**What the exercise asks:** Return the full listing word for word, but drop every picture from it.

--- Source data Enclosed Below ---

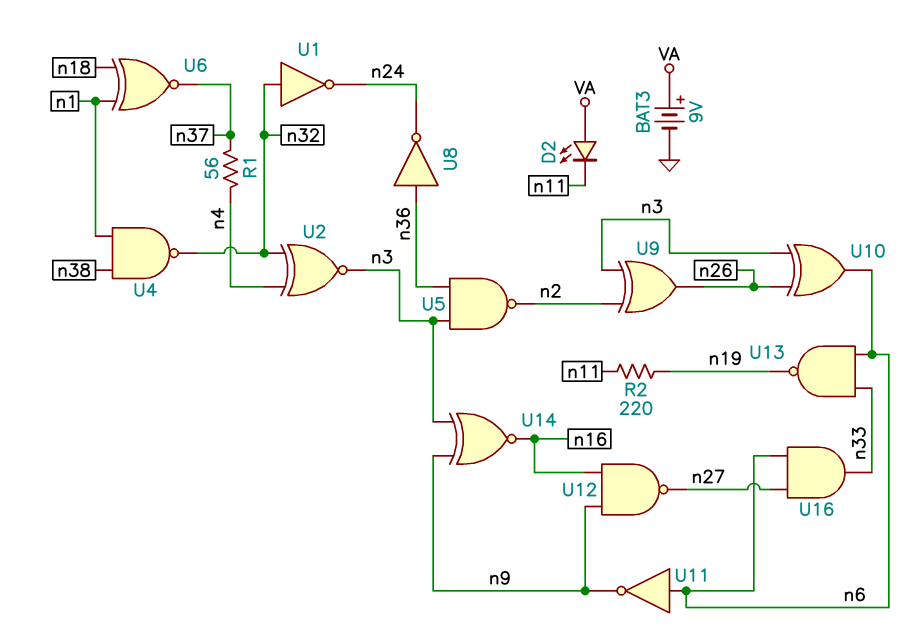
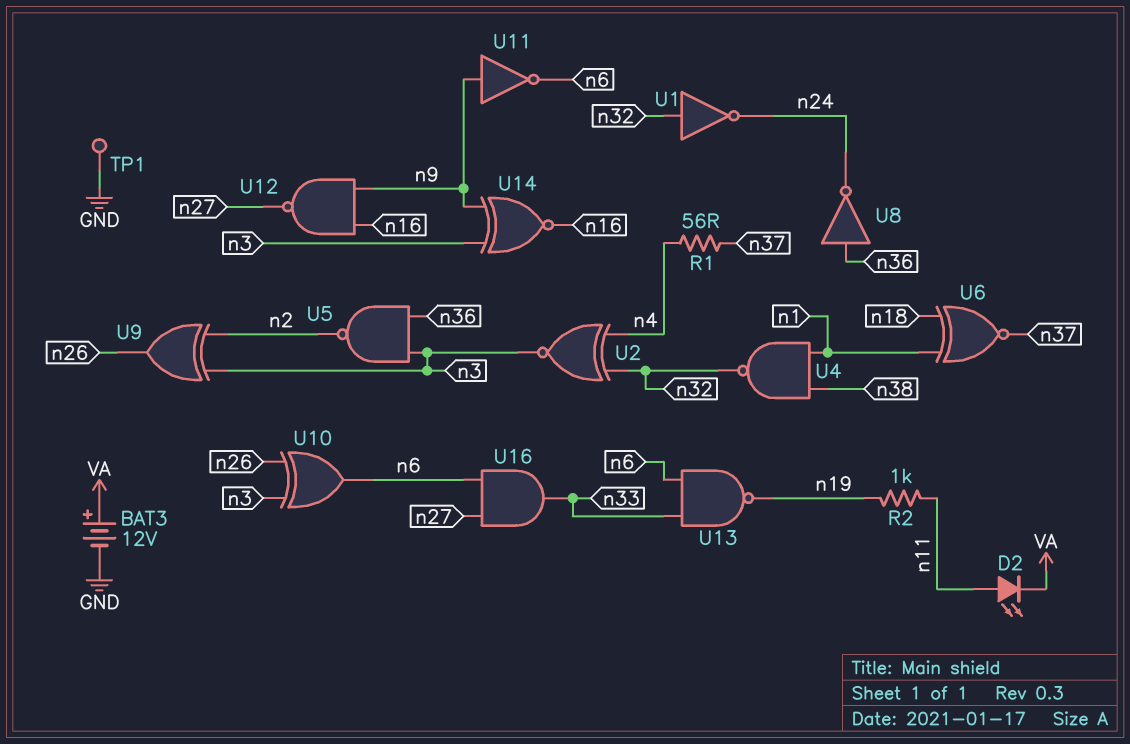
BAT3: 9V (plus VA, minus GND) -> 12V (plus VA, minus GND)
D2: LED (A VA, K n11) -> LED (A n11, K VA)
R2: 220 (n11, n19) -> 1k (n11, n19)
TP1: none -> test point (GND)
U11: NOT (in n6, out n9) -> NOT (in n9, out n6)

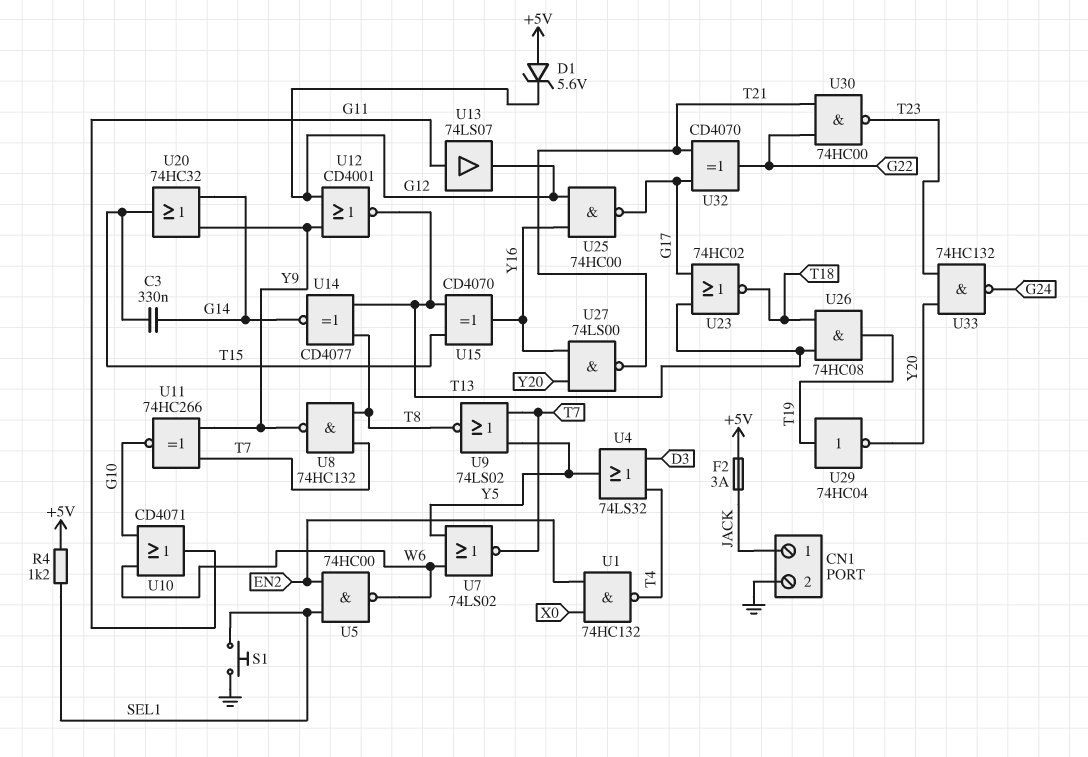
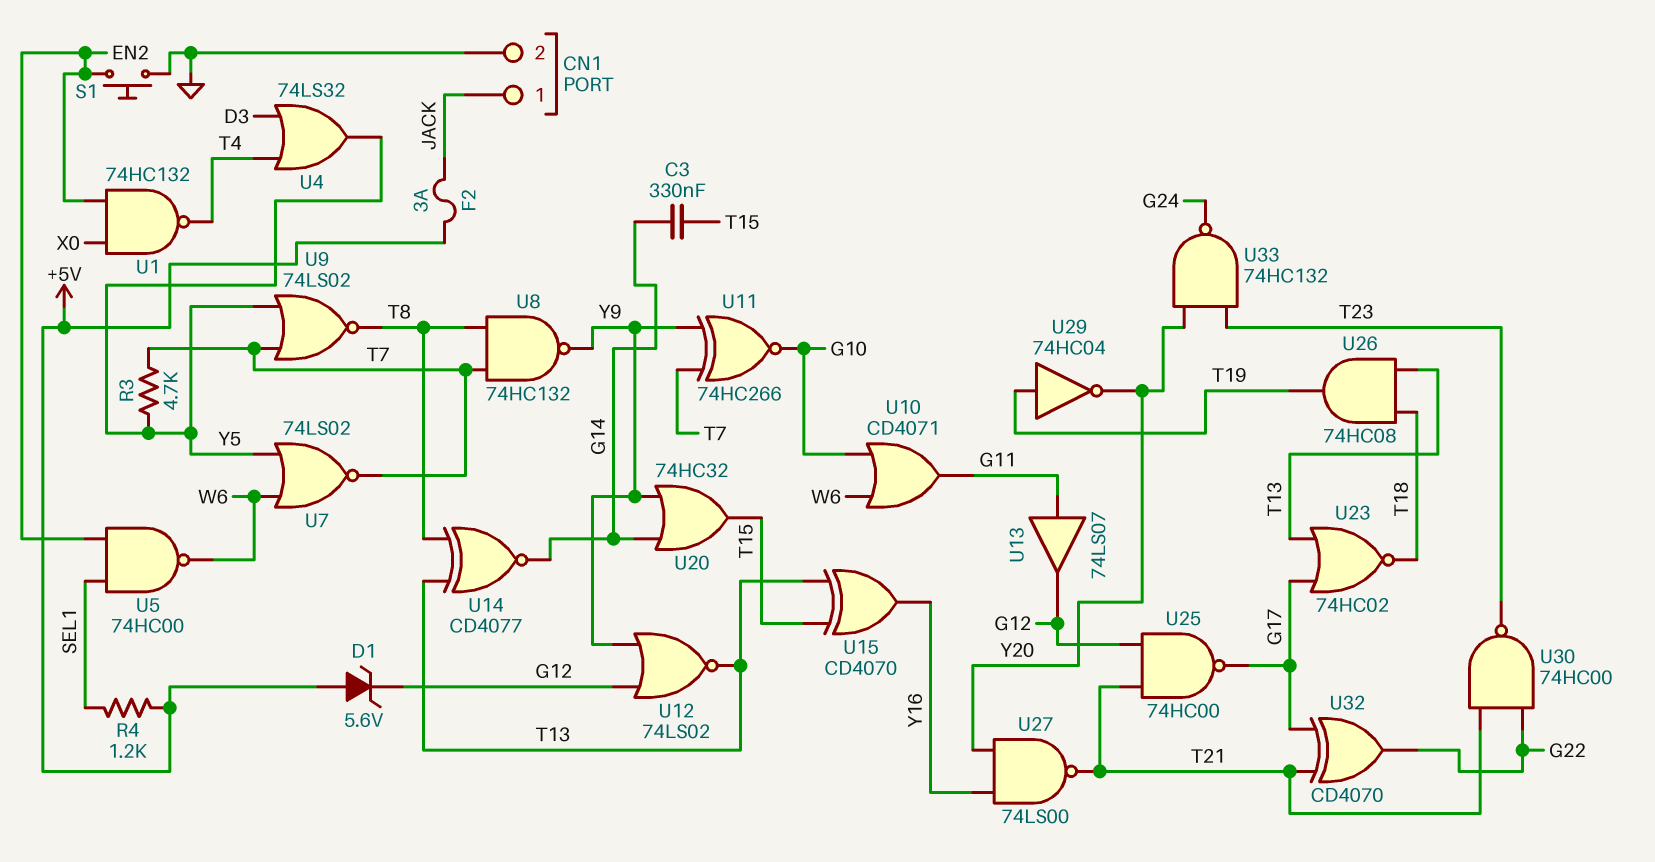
R3: none -> 4.7k (T7, Y5)
S1: button (GND, SEL1) -> button (EN2, GND)
U12: NOR CD4001 (in G12, in Y9, out T13) -> NOR 74LS02 (in G12, in Y9, out T13)
U25: NAND 74HC00 (in G12, in Y16, out G17) -> NAND 74HC00 (in G12, in T21, out G17)

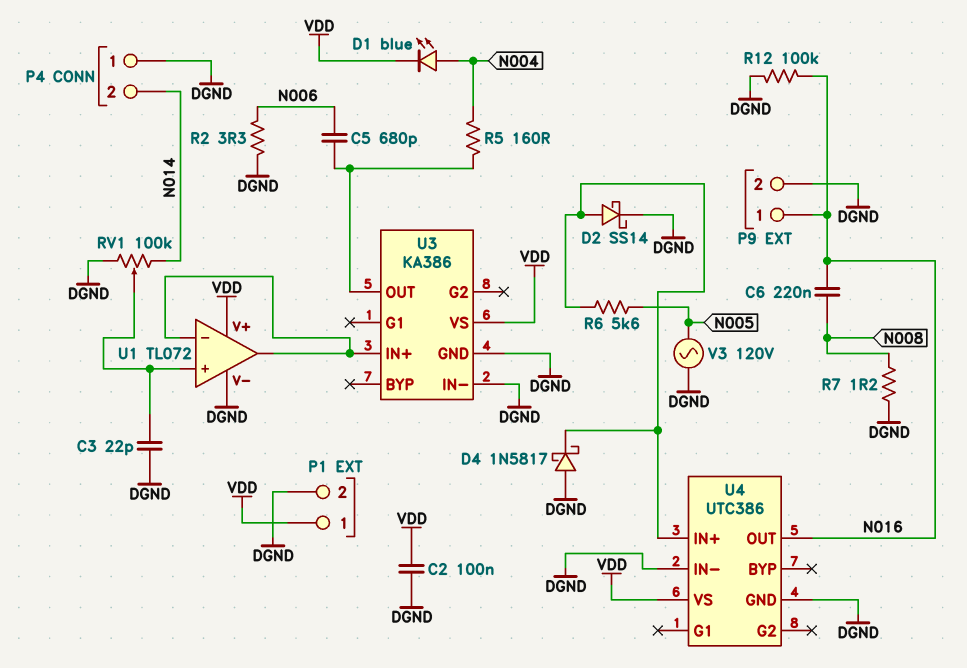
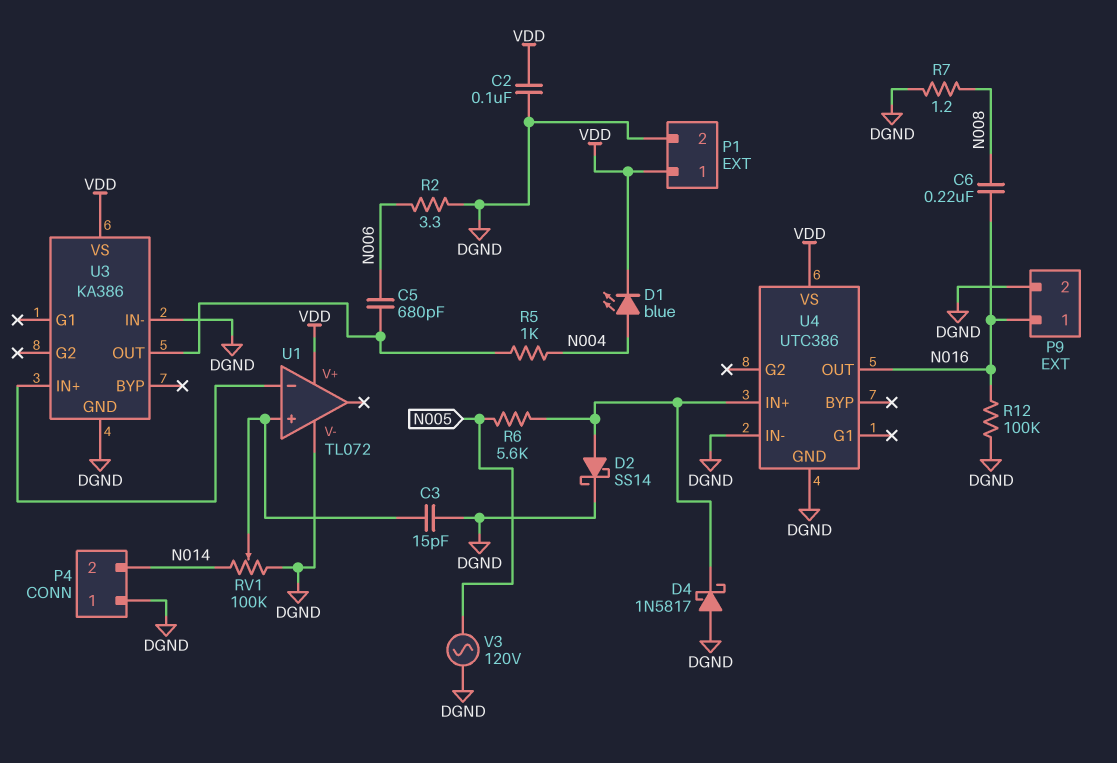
C3: 22pF (DGND, U1/in+) -> 15pF (DGND, U1/in+)
R5: 160 (N004, U3/OUT) -> 1k (N004, U3/OUT)
U1 pin out: U1/in- -> none

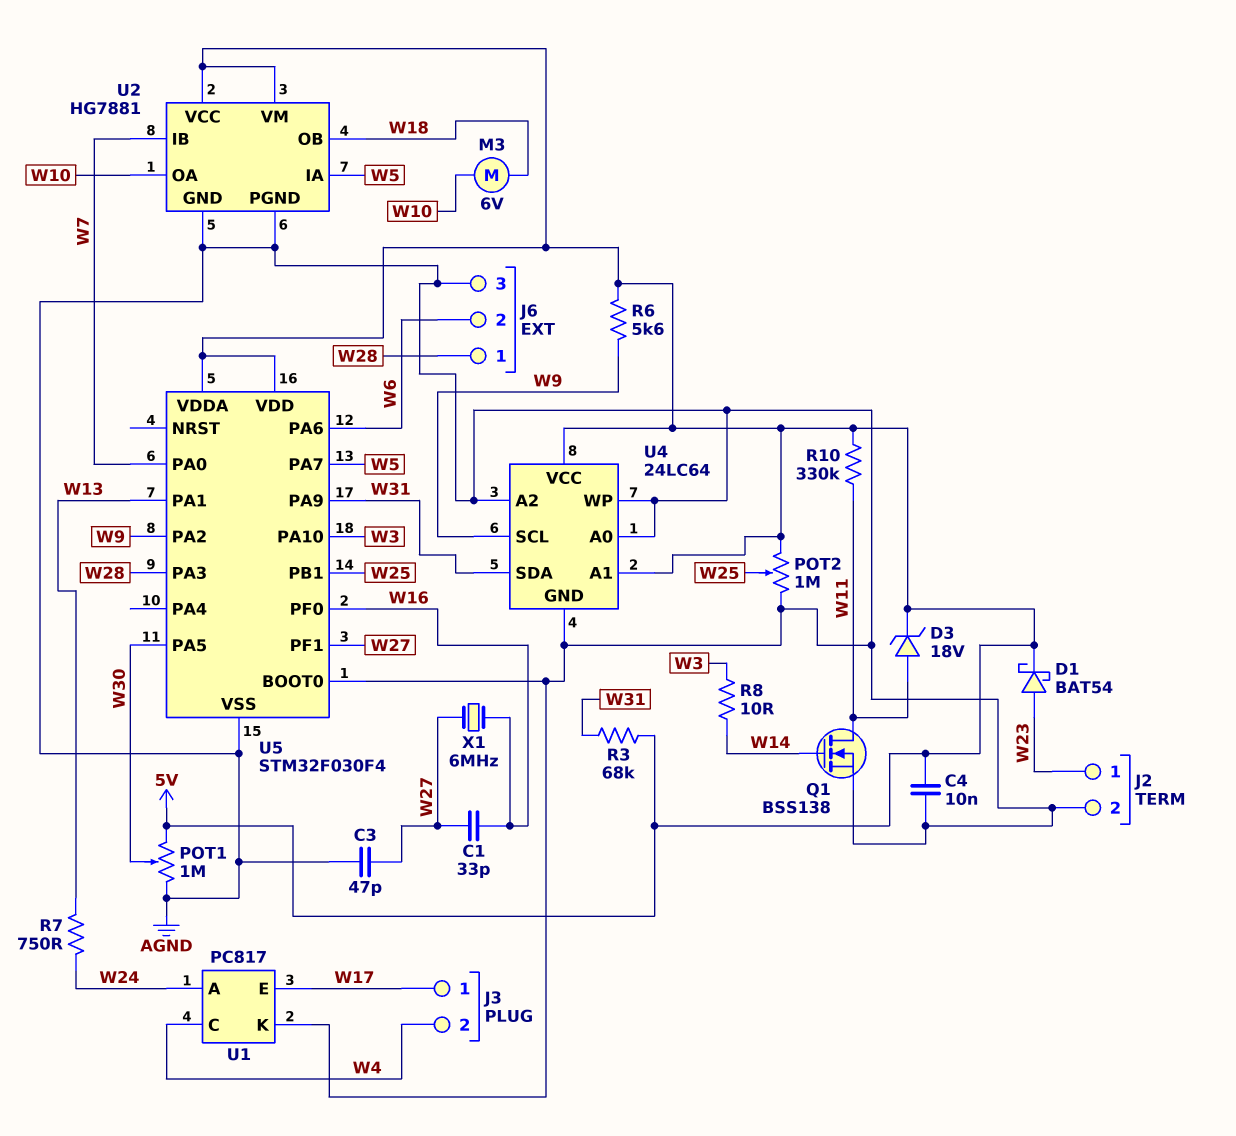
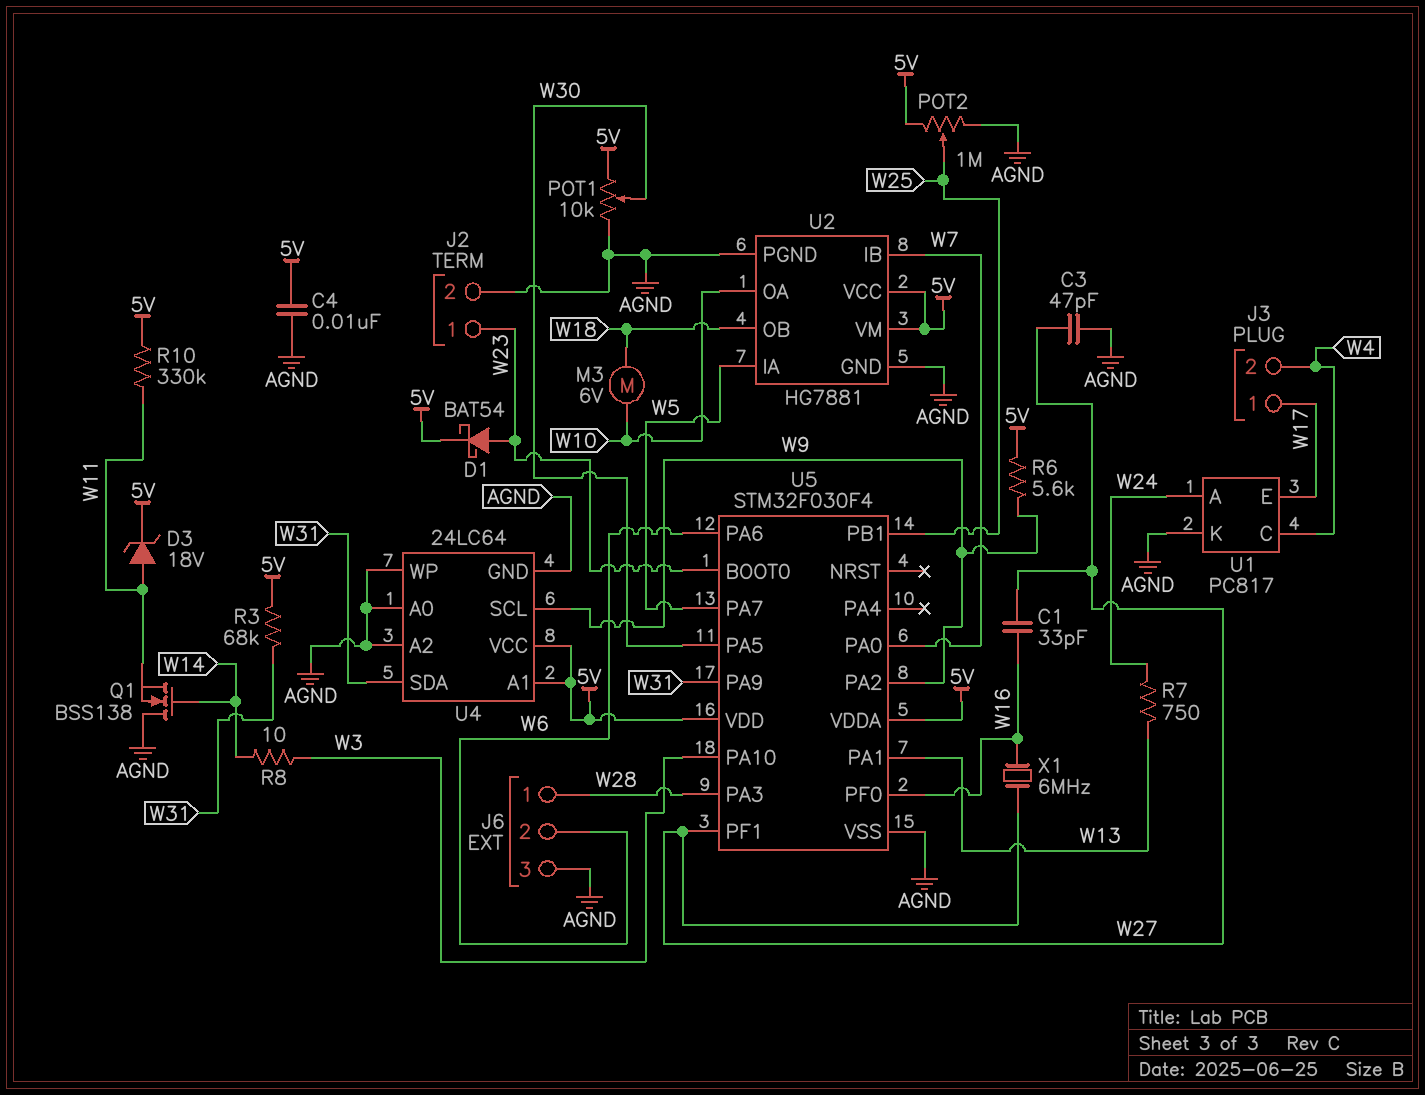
POT1: 1M (5V, AGND, wiper W30) -> 10k (5V, AGND, wiper W30)
Q1: NMOS BSS138 (G W14, D W11, S AGND) -> NMOS BSS138 (G W14, D AGND, S W11)
U5 pin BOOT0: AGND -> W23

--- End of Enclosed Source data ---

**Expected answer:**
BAT3: 9V (plus VA, minus GND) -> 12V (plus VA, minus GND)
D2: LED (A VA, K n11) -> LED (A n11, K VA)
R2: 220 (n11, n19) -> 1k (n11, n19)
TP1: none -> test point (GND)
U11: NOT (in n6, out n9) -> NOT (in n9, out n6)

R3: none -> 4.7k (T7, Y5)
S1: button (GND, SEL1) -> button (EN2, GND)
U12: NOR CD4001 (in G12, in Y9, out T13) -> NOR 74LS02 (in G12, in Y9, out T13)
U25: NAND 74HC00 (in G12, in Y16, out G17) -> NAND 74HC00 (in G12, in T21, out G17)

C3: 22pF (DGND, U1/in+) -> 15pF (DGND, U1/in+)
R5: 160 (N004, U3/OUT) -> 1k (N004, U3/OUT)
U1 pin out: U1/in- -> none

POT1: 1M (5V, AGND, wiper W30) -> 10k (5V, AGND, wiper W30)
Q1: NMOS BSS138 (G W14, D W11, S AGND) -> NMOS BSS138 (G W14, D AGND, S W11)
U5 pin BOOT0: AGND -> W23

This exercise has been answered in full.